Task statement | Only the text carries over: repeat the records exactly and drop the images.

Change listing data
•••••
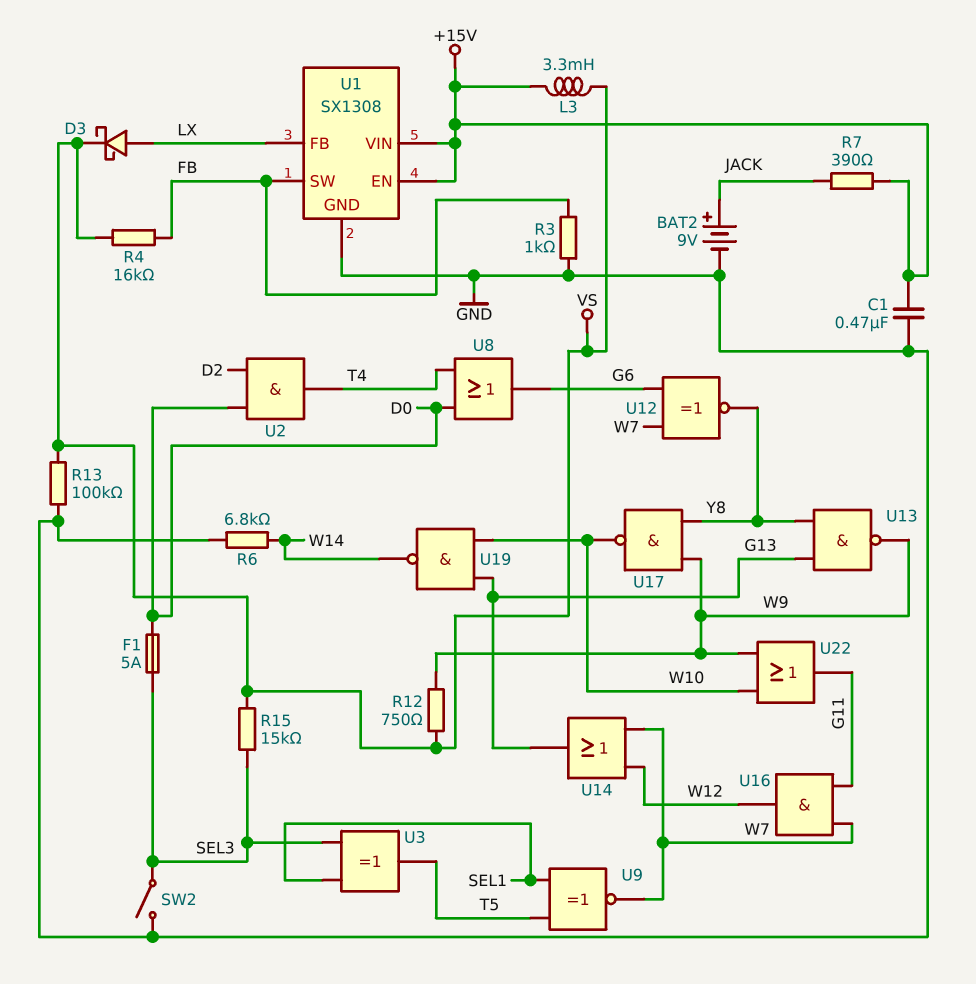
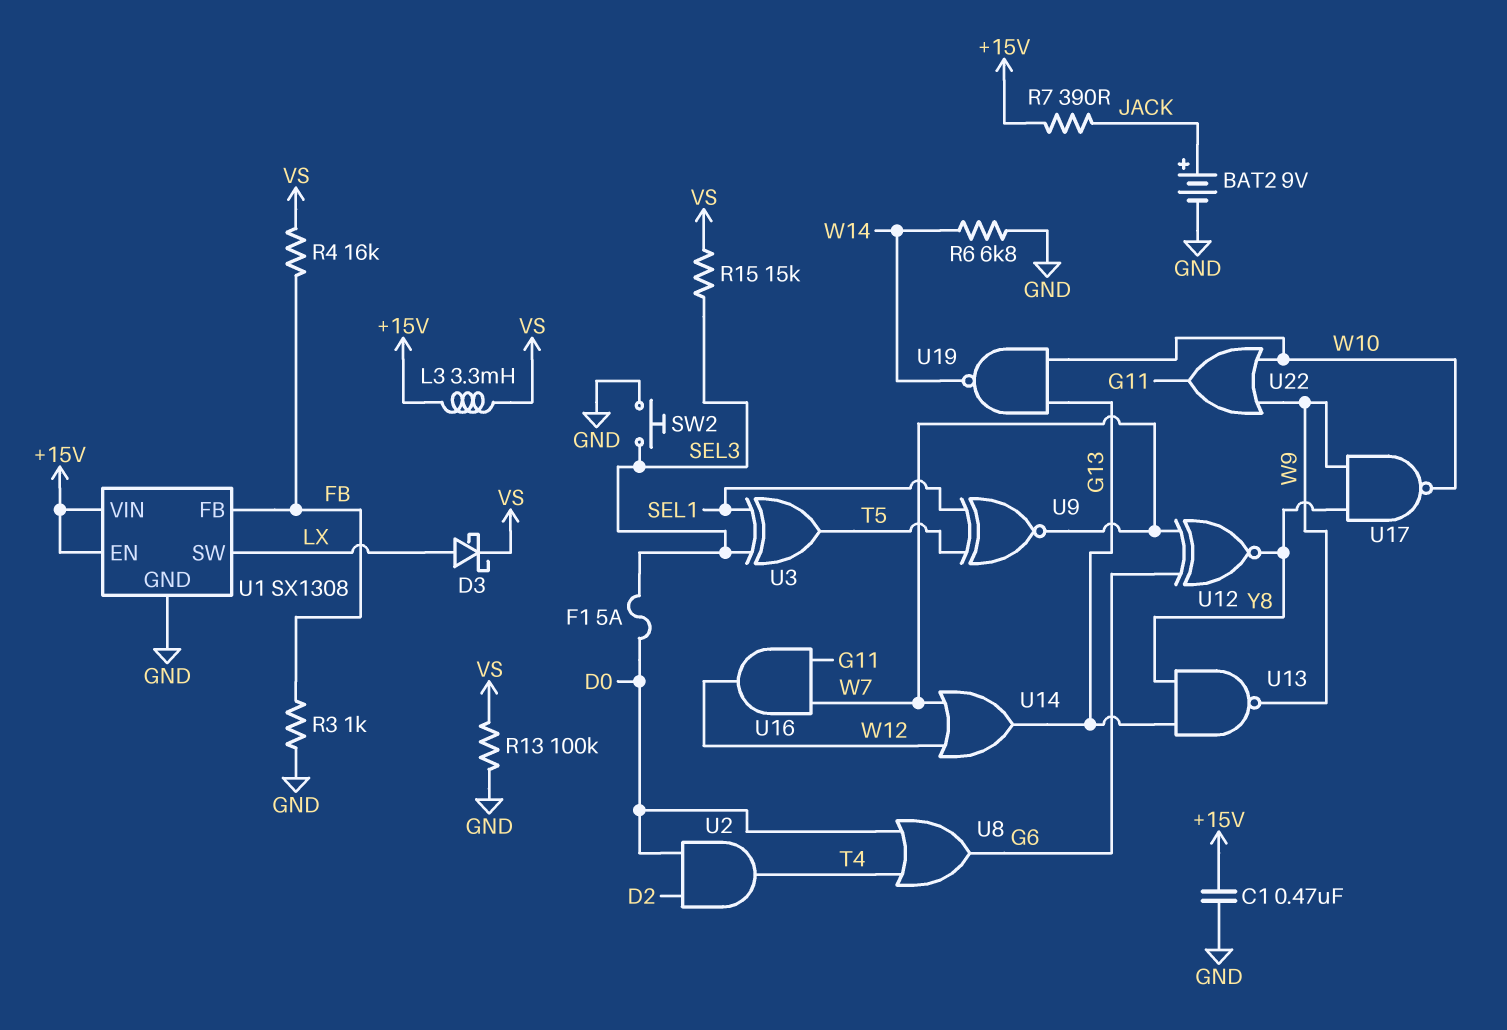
R12: 750 (VS, W9) -> none
SW2: switch (GND, SEL3) -> button (GND, SEL3)
U1 pin FB: LX -> FB
U1 pin SW: FB -> LX

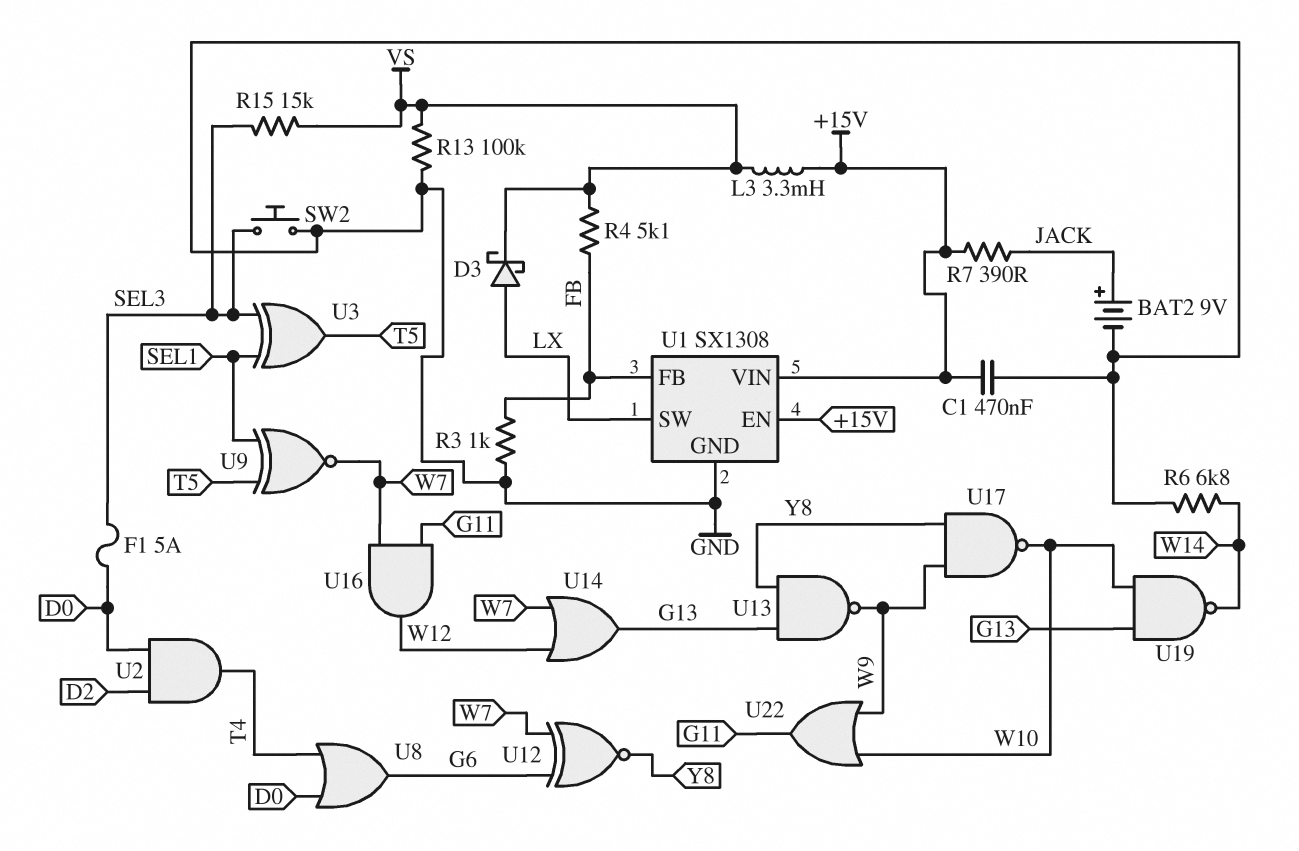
R4: 16k (FB, VS) -> 5.1k (FB, VS)

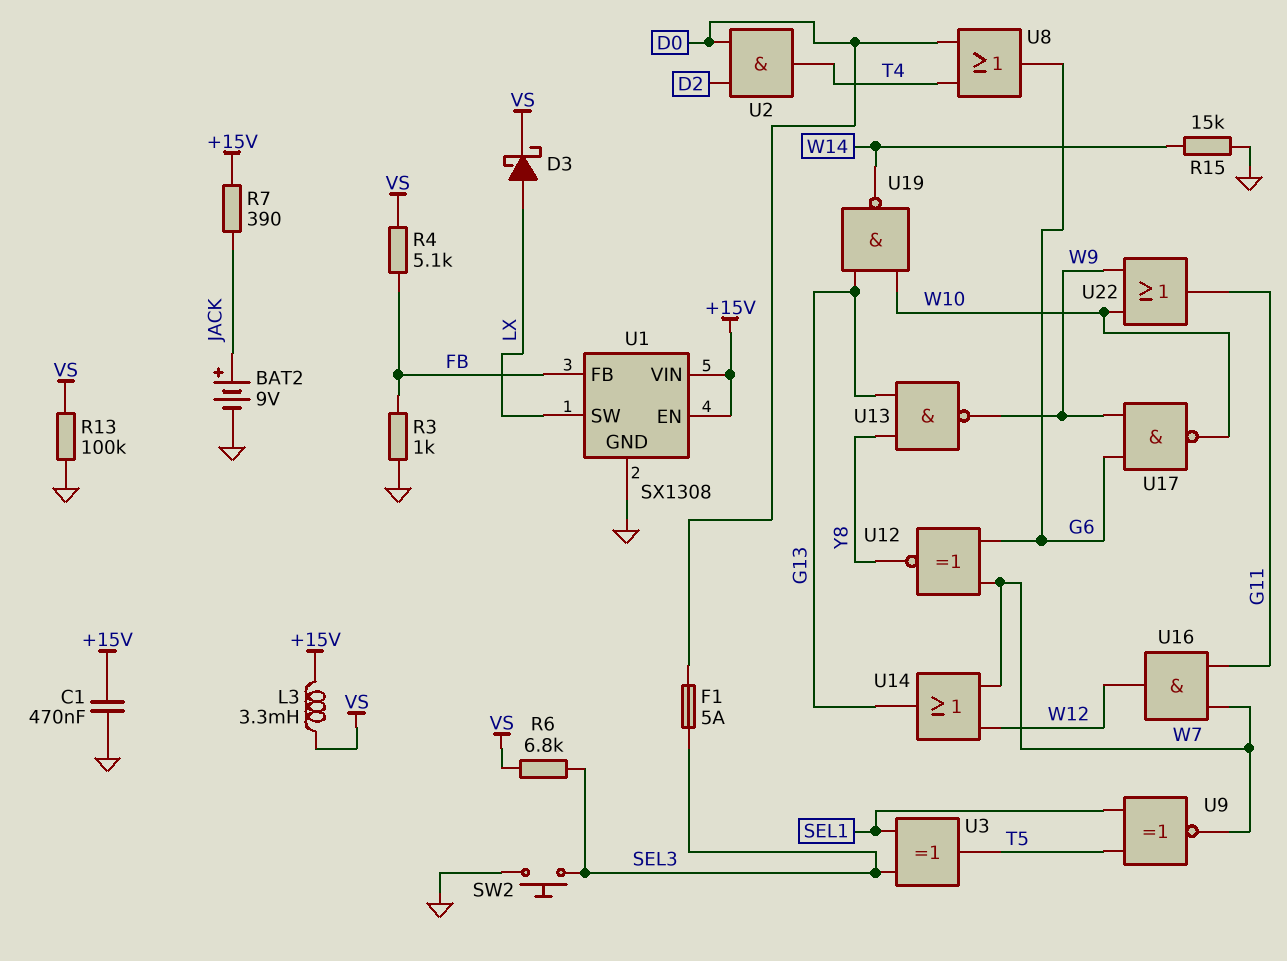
R6: 6.8k (GND, W14) -> 6.8k (SEL3, VS)
R15: 15k (SEL3, VS) -> 15k (GND, W14)
U17: NAND (in W9, in Y8, out W10) -> NAND (in G6, in W9, out W10)

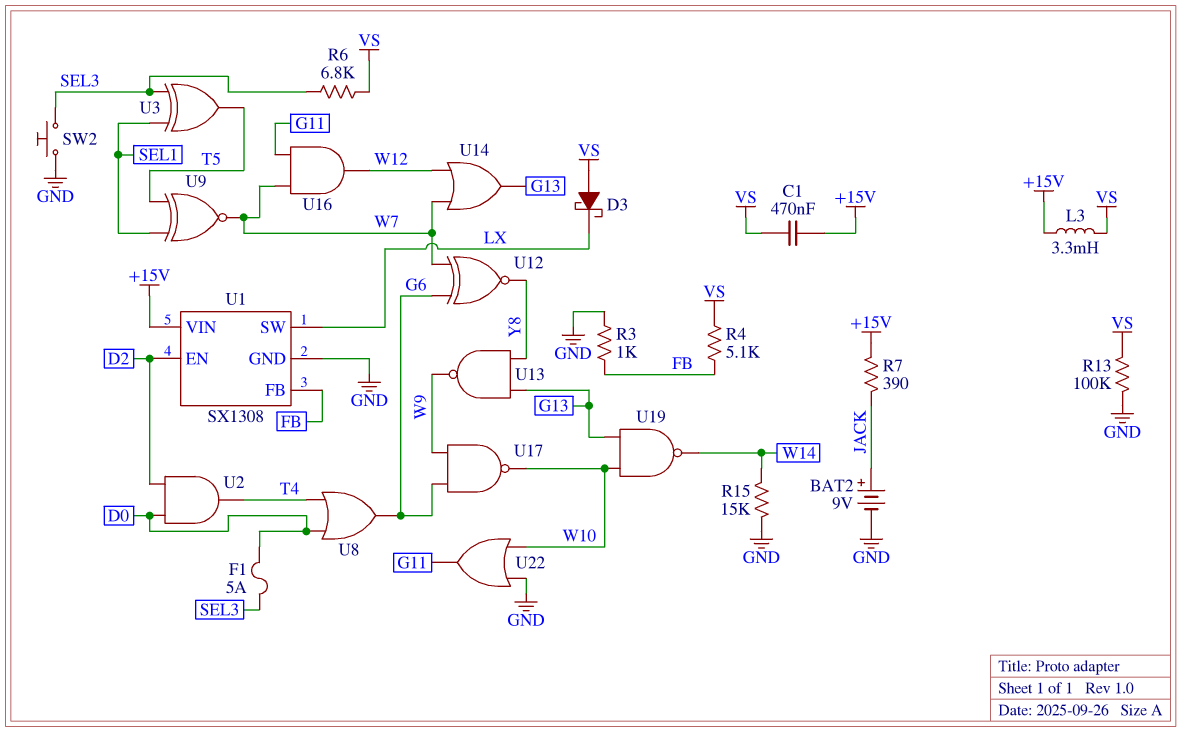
C1: 470nF (+15V, GND) -> 470nF (+15V, VS)
D3: schottky (A LX, K VS) -> schottky (A VS, K LX)
U1 pin EN: +15V -> D2
U22: OR (in W9, in W10, out G11) -> OR (in GND, in W10, out G11)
•••••
Result |
R12: 750 (VS, W9) -> none
SW2: switch (GND, SEL3) -> button (GND, SEL3)
U1 pin FB: LX -> FB
U1 pin SW: FB -> LX

R4: 16k (FB, VS) -> 5.1k (FB, VS)

R6: 6.8k (GND, W14) -> 6.8k (SEL3, VS)
R15: 15k (SEL3, VS) -> 15k (GND, W14)
U17: NAND (in W9, in Y8, out W10) -> NAND (in G6, in W9, out W10)

C1: 470nF (+15V, GND) -> 470nF (+15V, VS)
D3: schottky (A LX, K VS) -> schottky (A VS, K LX)
U1 pin EN: +15V -> D2
U22: OR (in W9, in W10, out G11) -> OR (in GND, in W10, out G11)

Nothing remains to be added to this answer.